• [Goal] Please identify each line in the items below that contains the word "visible" and copy those lines in full. Only matches with the same capitalization count.

--- start of Recorded data ---

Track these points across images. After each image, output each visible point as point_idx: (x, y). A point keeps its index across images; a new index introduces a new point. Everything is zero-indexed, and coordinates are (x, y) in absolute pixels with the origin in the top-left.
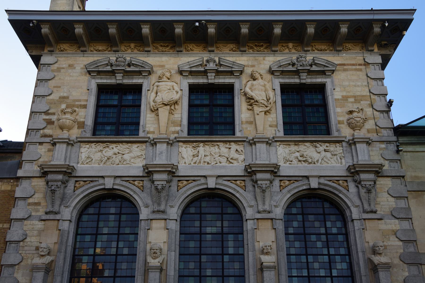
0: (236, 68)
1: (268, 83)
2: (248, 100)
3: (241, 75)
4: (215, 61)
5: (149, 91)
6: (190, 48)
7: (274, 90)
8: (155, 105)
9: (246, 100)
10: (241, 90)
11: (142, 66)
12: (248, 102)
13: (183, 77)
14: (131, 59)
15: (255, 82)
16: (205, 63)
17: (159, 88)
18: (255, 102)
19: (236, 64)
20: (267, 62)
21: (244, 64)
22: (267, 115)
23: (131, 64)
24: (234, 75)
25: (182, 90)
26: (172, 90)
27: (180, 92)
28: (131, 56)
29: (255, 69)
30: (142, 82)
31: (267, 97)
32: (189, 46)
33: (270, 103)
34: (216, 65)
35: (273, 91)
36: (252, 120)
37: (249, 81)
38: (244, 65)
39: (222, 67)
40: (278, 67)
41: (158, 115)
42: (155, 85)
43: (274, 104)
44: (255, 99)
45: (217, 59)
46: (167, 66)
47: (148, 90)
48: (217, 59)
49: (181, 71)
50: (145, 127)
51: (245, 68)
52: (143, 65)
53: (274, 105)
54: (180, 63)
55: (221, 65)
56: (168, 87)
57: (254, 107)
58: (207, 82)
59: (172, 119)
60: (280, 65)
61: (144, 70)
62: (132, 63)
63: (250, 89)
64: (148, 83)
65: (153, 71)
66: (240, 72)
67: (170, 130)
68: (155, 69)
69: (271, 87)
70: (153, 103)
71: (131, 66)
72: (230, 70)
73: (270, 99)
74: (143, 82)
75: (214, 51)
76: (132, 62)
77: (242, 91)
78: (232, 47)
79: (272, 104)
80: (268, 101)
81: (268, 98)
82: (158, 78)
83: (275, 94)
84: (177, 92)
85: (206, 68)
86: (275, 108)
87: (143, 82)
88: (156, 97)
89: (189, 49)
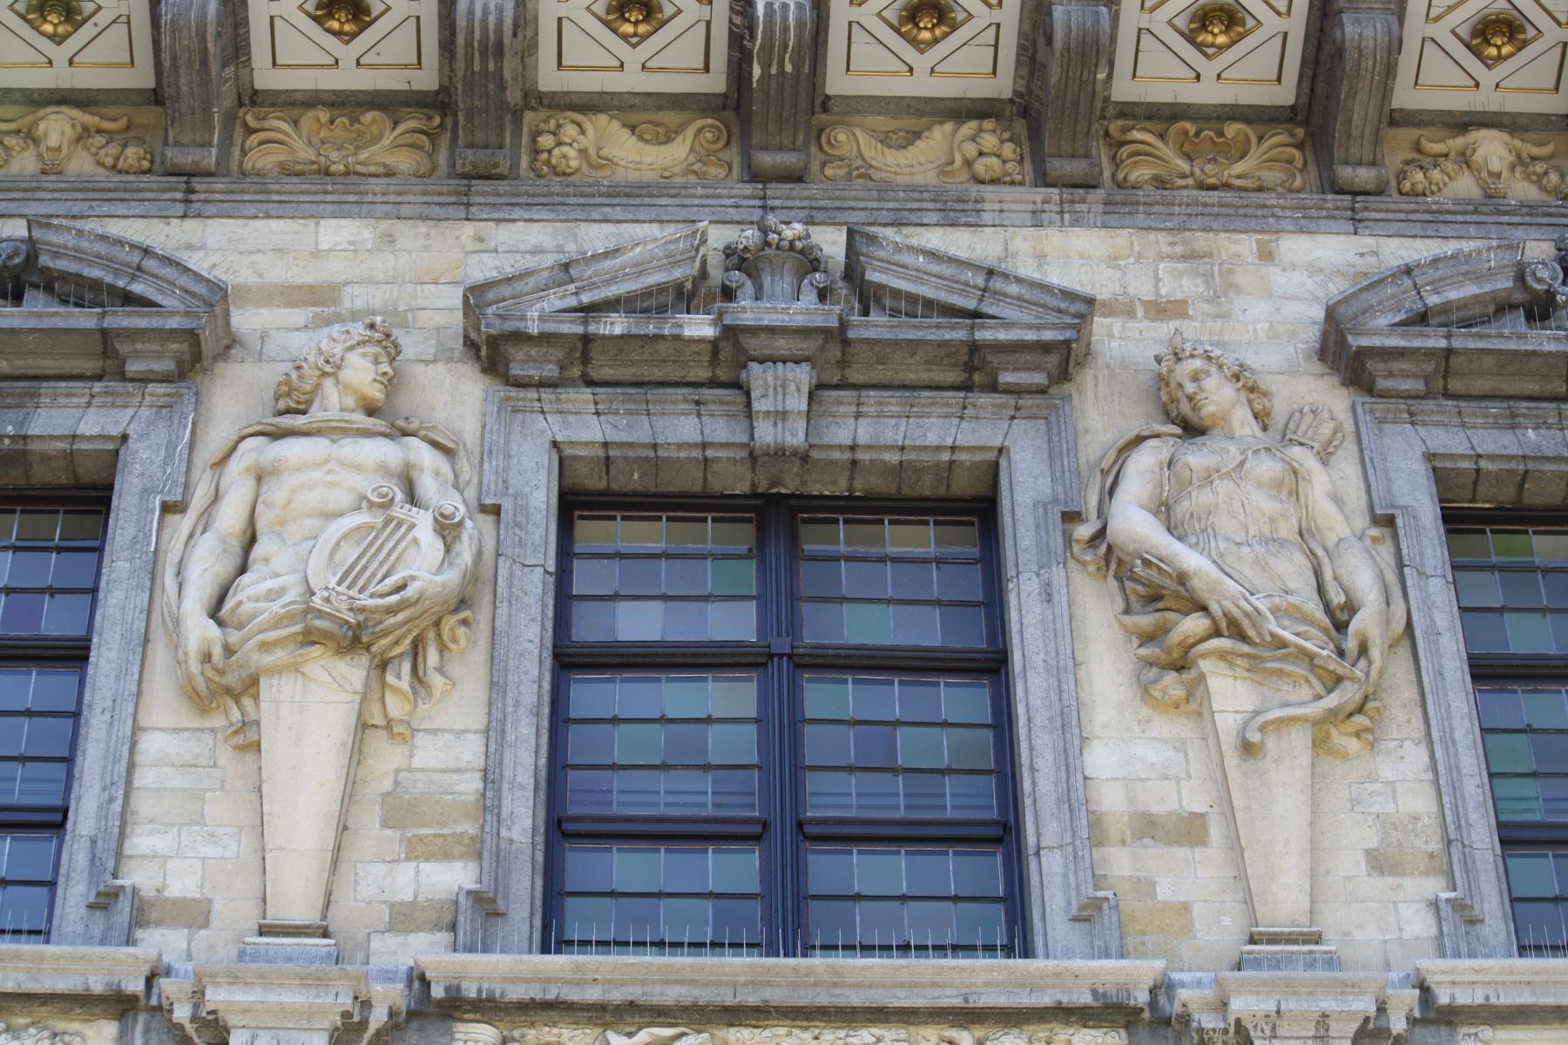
0: (1009, 325)
1: (1325, 457)
2: (1145, 621)
3: (1066, 387)
4: (809, 262)
5: (172, 519)
6: (583, 152)
7: (1389, 522)
8: (229, 651)
9: (1127, 611)
10: (1071, 517)
11: (128, 299)
12: (1148, 638)
13: (513, 392)
14: (37, 234)
15: (1197, 458)
16: (716, 275)
17: (277, 492)
18: (1217, 633)
19: (1013, 289)
20: (1298, 276)
21: (1087, 290)
22: (1343, 756)
23: (35, 279)
24: (993, 387)
25: (496, 511)
26: (401, 510)
27: (477, 531)
28: (32, 209)
29: (1193, 330)
30: (115, 431)
31: (1321, 590)
32: (570, 131)
33: (1363, 650)
34: (823, 294)
35: (1375, 532)
36: (1200, 808)
37: (1139, 440)
38: (1090, 301)
39: (874, 317)
40: (1402, 324)
41: (257, 747)
42: (236, 466)
43: (1404, 652)
44: (1215, 608)
45: (831, 243)
46: (356, 298)
47: (167, 508)
48: (831, 243)
49: (494, 342)
50: (119, 855)
51: (1099, 323)
52: (138, 288)
53: (1401, 671)
54: (482, 269)
55: (868, 297)
56: (368, 485)
57: (1212, 682)
58: (742, 438)
59: (386, 785)
60: (1419, 307)
61: (142, 323)
62: (46, 270)
63: (1163, 510)
64: (171, 446)
65: (230, 344)
66: (1053, 360)
67: (367, 890)
68: (245, 320)
69: (1355, 494)
70: (213, 629)
71: (29, 295)
72: (960, 335)
73: (1351, 608)
74: (125, 438)
75: (800, 180)
76: (45, 260)
77: (1084, 531)
78: (970, 150)
79: (1375, 653)
80: (1341, 627)
81: (1338, 598)
82: (269, 396)
83: (1401, 566)
84: (447, 529)
85: (728, 320)
86: (1408, 692)
87: (125, 438)
88: (243, 569)
89: (571, 152)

--- end of Recorded data ---

• [Exercise response]
Track these points across images. After each image, output each visible point as point_idx: (x, y). A point keeps its index across images; a new index introduces a new point. Everything is zero-indexed, and coordinates are (x, y) in absolute pixels with the origin in the top-left.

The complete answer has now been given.